*** Opening DATA FOR ANALYSIS ***
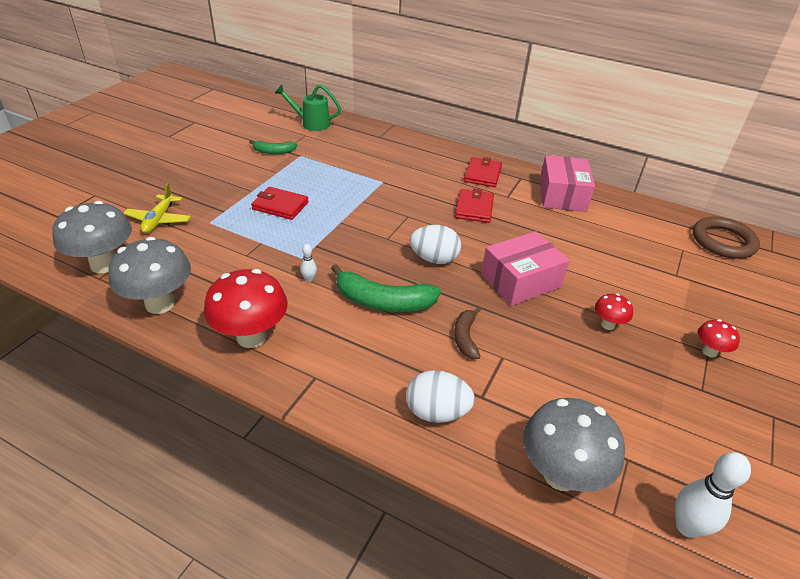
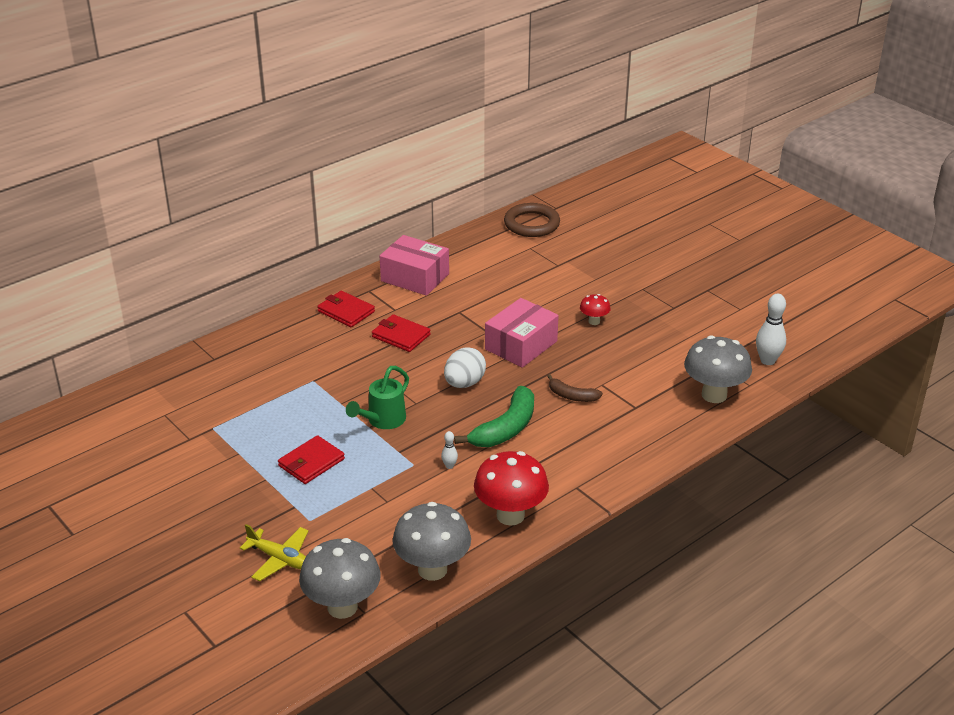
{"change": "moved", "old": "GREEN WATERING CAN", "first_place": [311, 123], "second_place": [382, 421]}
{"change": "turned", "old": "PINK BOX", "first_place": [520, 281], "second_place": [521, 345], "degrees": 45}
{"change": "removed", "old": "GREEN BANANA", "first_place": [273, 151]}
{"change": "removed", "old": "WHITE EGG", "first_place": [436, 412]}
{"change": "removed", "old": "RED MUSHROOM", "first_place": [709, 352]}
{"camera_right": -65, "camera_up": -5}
*** Closing DATA FOR ANALYSIS ***
WORK TO BE COMPLETED
Pictures stay out; copy every entry above exactly.

EXPECTED OUTPUT
{"change": "moved", "old": "GREEN WATERING CAN", "first_place": [311, 123], "second_place": [382, 421]}
{"change": "turned", "old": "PINK BOX", "first_place": [520, 281], "second_place": [521, 345], "degrees": 45}
{"change": "removed", "old": "GREEN BANANA", "first_place": [273, 151]}
{"change": "removed", "old": "WHITE EGG", "first_place": [436, 412]}
{"change": "removed", "old": "RED MUSHROOM", "first_place": [709, 352]}
{"camera_right": -65, "camera_up": -5}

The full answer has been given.